- Opening Delimiter -

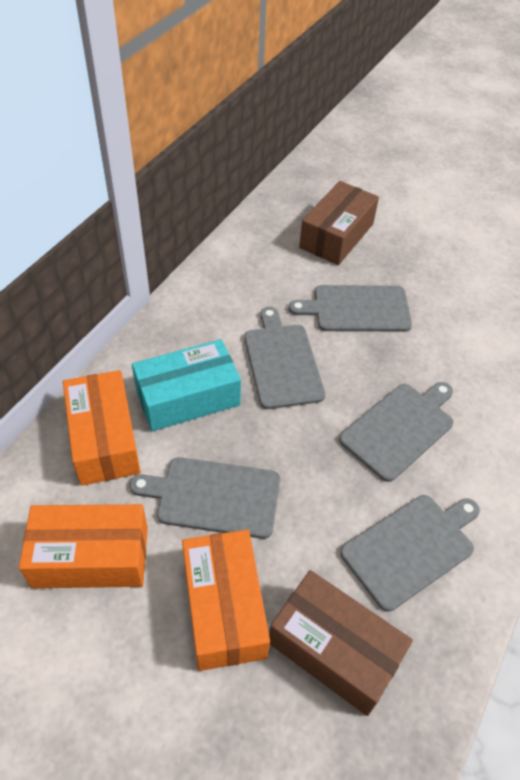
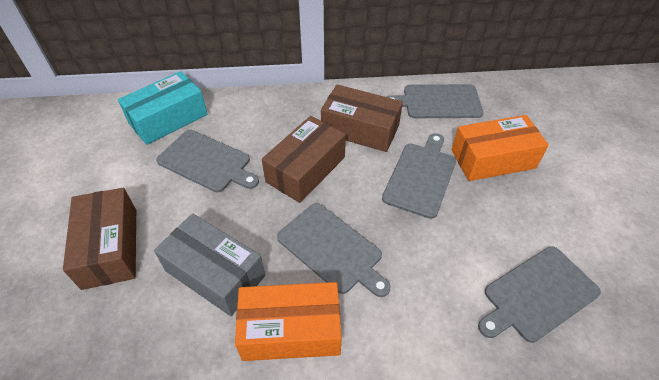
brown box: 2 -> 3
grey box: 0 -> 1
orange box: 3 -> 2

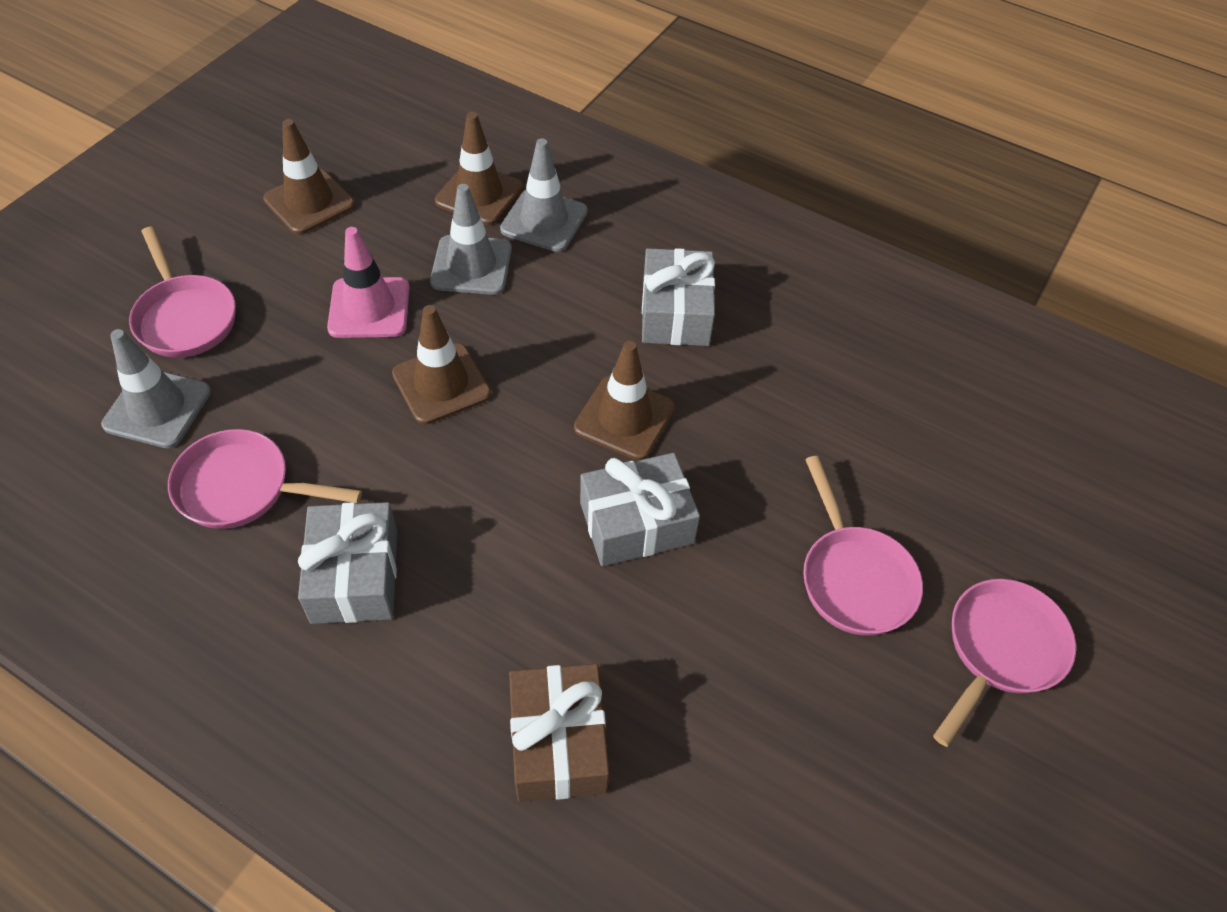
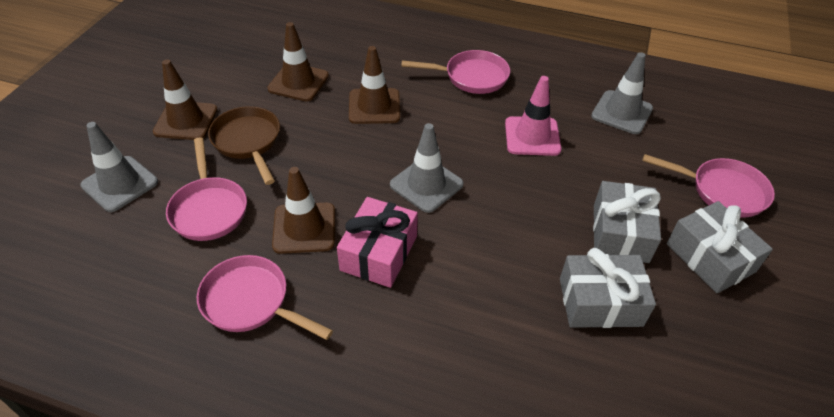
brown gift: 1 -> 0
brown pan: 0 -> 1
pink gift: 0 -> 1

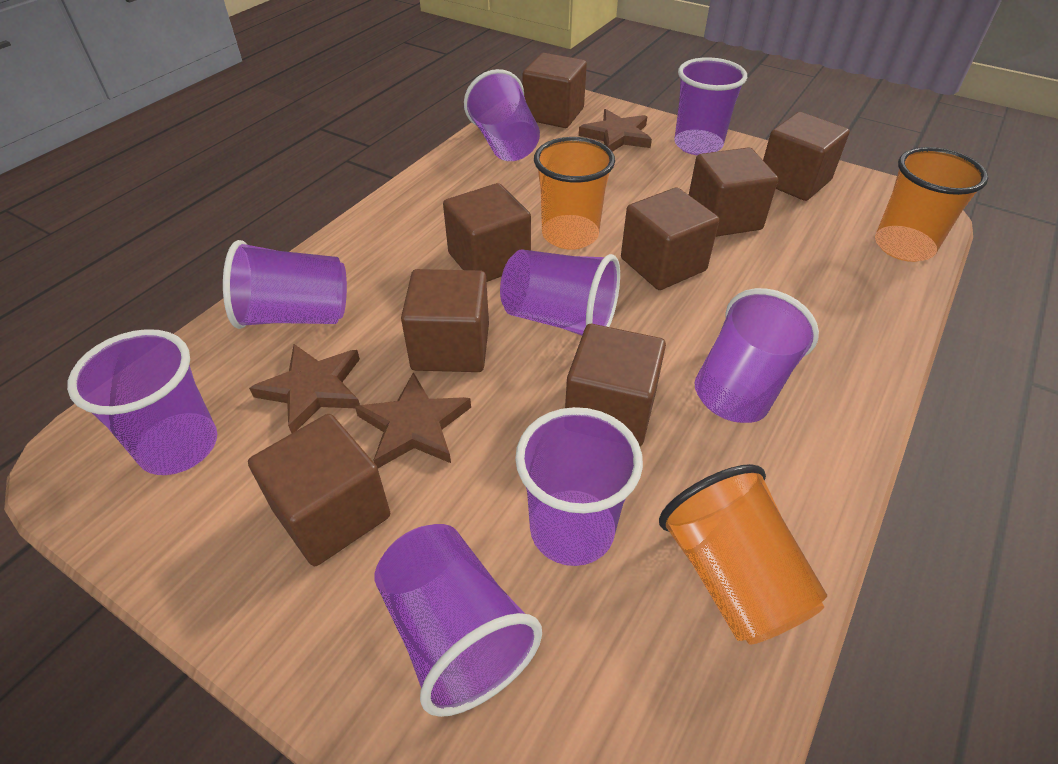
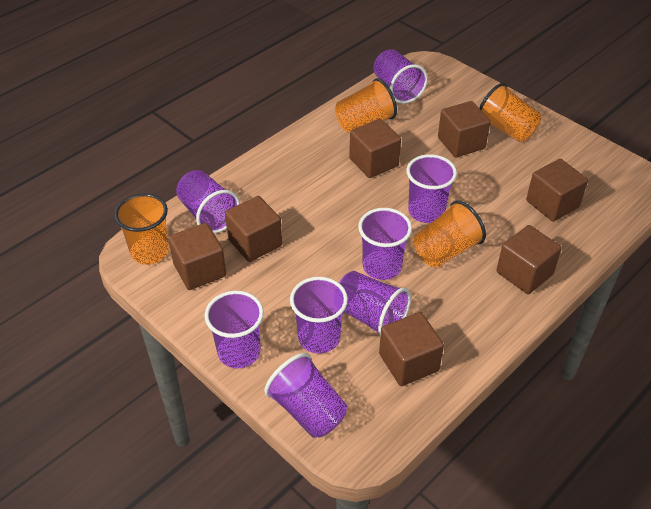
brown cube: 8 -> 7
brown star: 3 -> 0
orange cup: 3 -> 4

- Closing Delimiter -
- Opening Delimiter -

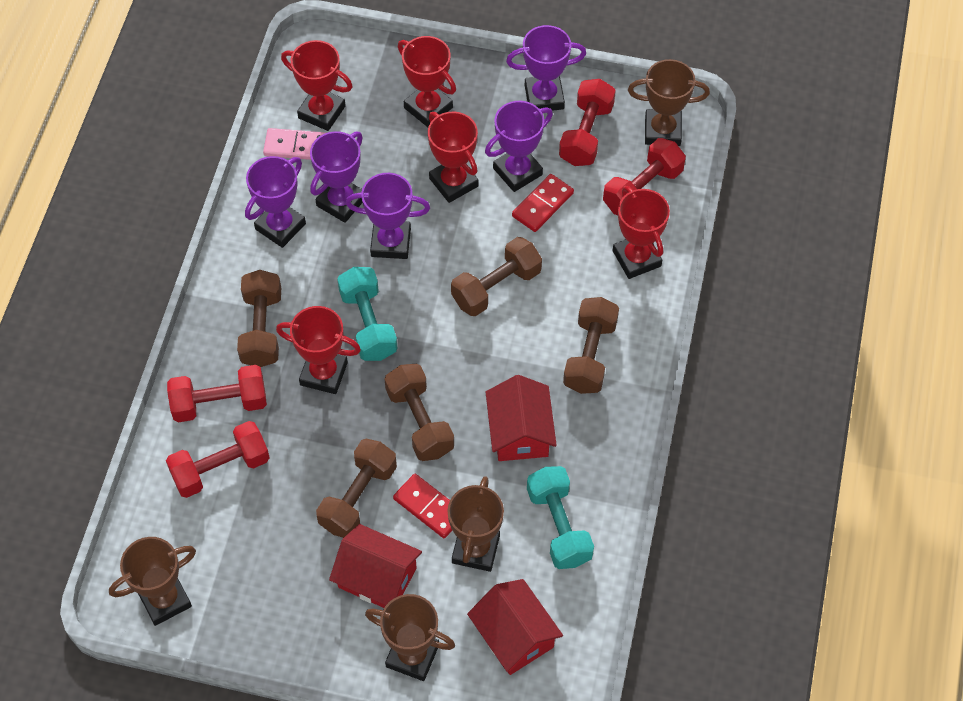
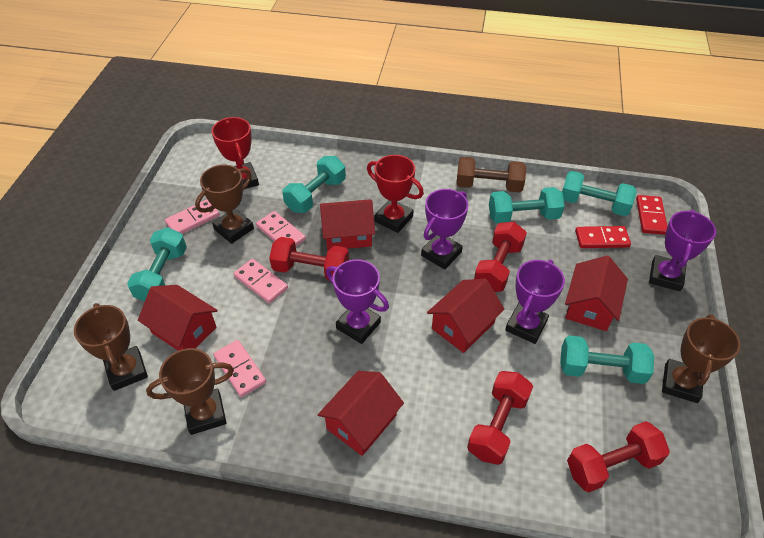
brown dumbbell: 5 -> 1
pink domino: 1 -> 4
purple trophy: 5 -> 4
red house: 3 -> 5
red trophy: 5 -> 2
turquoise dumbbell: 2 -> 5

- Closing Delimiter -
- Opening Delimiter -

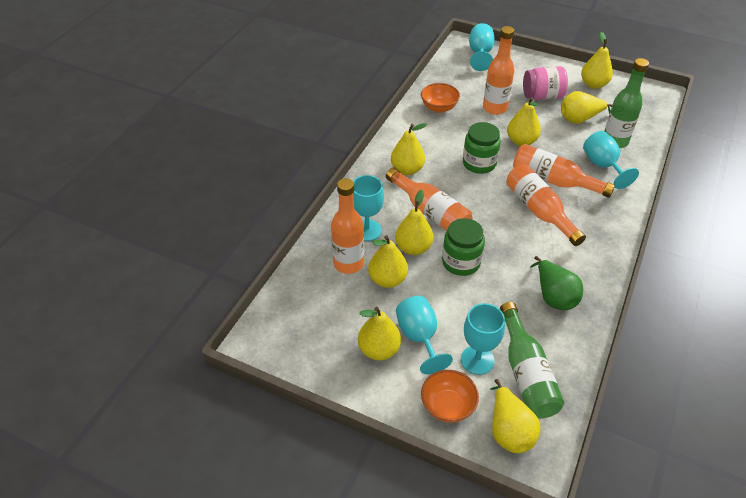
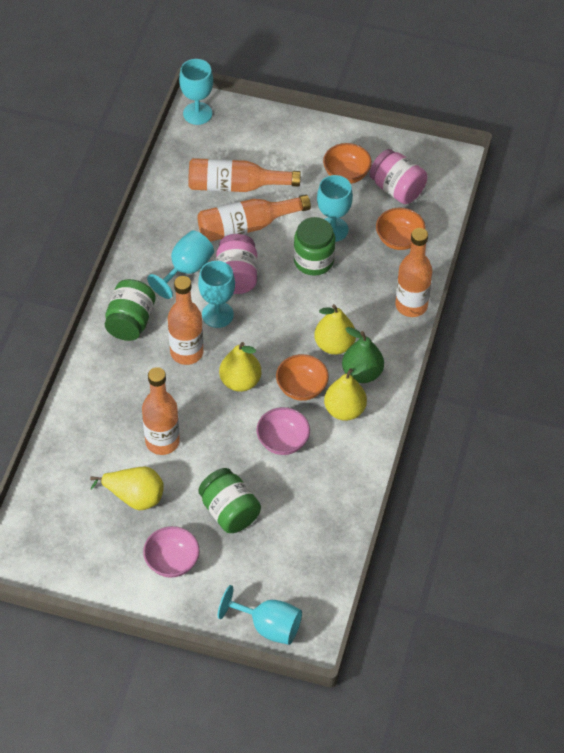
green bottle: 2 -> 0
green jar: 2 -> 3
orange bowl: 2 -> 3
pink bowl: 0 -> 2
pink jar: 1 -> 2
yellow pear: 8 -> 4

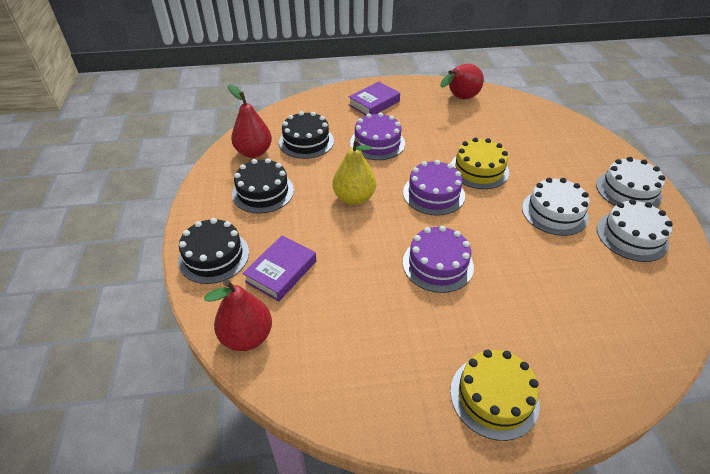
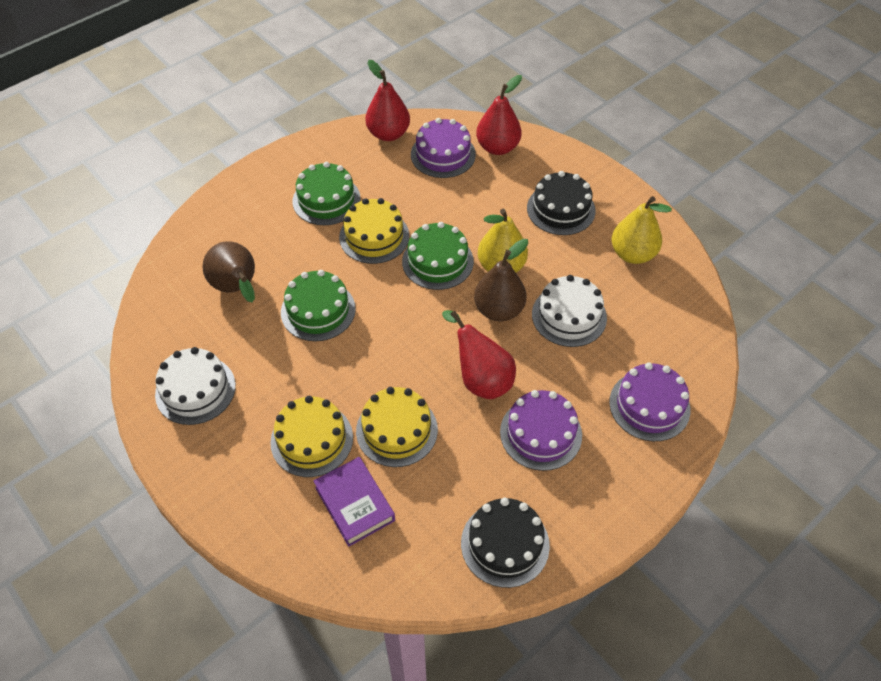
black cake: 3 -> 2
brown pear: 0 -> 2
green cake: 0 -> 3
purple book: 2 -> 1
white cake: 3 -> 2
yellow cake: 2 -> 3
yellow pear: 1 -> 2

- Closing Delimiter -

WHAT THIS TASK INVOLVES —
In the entries above, find the lines containing the word "cake" and say how many there are, with no other words.

RESPONSE —
4